=== GOAL OF THE EXERCISE ===
Go over the lines below, and when one contains the word "move", copy it.

[Items from a dataset]

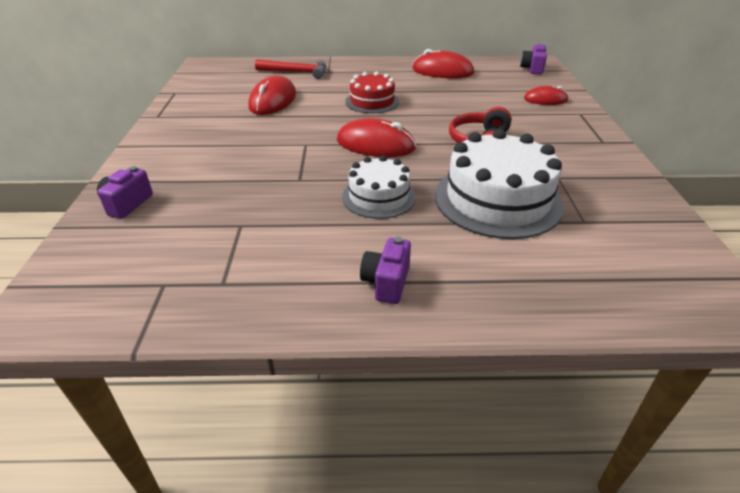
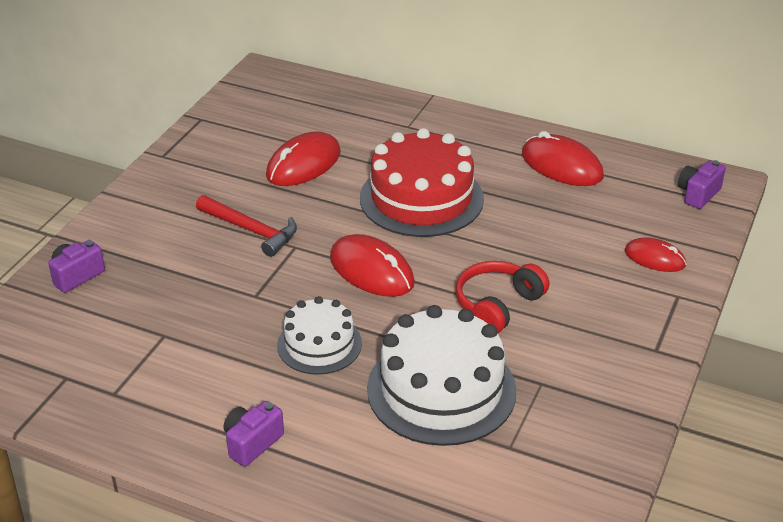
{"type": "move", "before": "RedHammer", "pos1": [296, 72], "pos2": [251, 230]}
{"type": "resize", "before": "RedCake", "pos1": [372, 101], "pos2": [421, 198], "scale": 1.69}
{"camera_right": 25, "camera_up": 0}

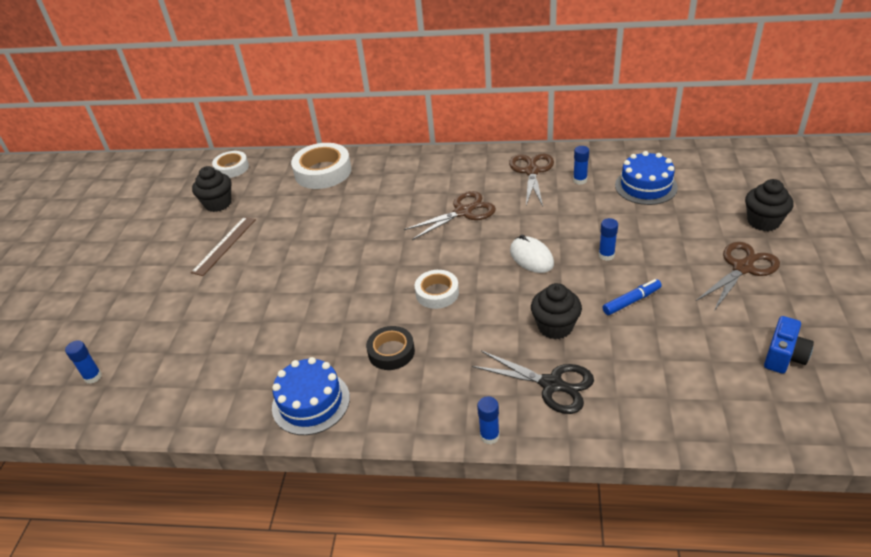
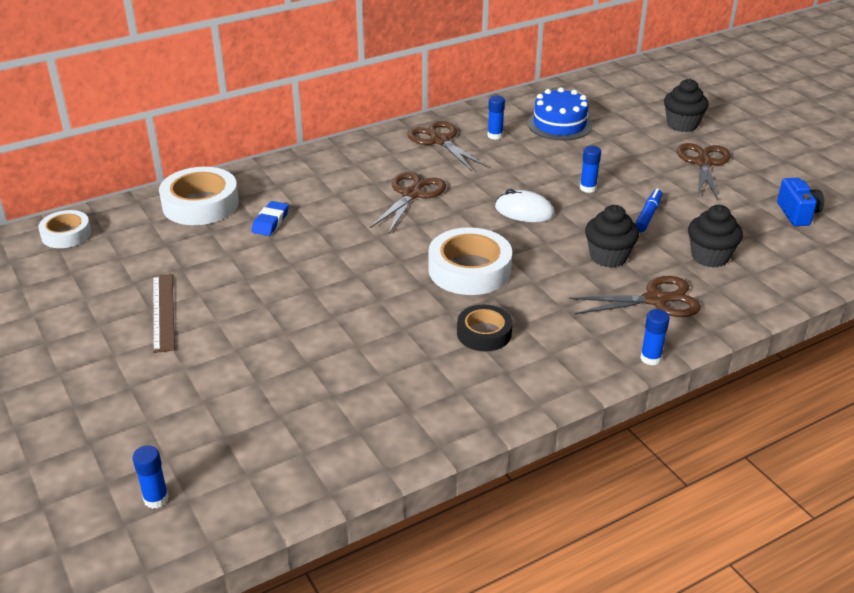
{"type": "move", "before": "BlackCupcake", "pos1": [218, 204], "pos2": [710, 257]}
{"type": "resize", "before": "WhiteTape", "pos1": [437, 293], "pos2": [469, 270], "scale": 1.64}
{"type": "recolor", "before": "BlackScissors", "after": "BrownScissors", "pos1": [551, 384], "pos2": [655, 300]}
{"type": "delete", "before": "BlueCake", "pos1": [311, 402]}
{"type": "insert", "after": "BlueEraser", "pos2": [270, 222]}
{"camera_right": -40, "camera_up": -5}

=== WRITTEN ANSWER ===
{"type": "move", "before": "RedHammer", "pos1": [296, 72], "pos2": [251, 230]}
{"type": "move", "before": "BlackCupcake", "pos1": [218, 204], "pos2": [710, 257]}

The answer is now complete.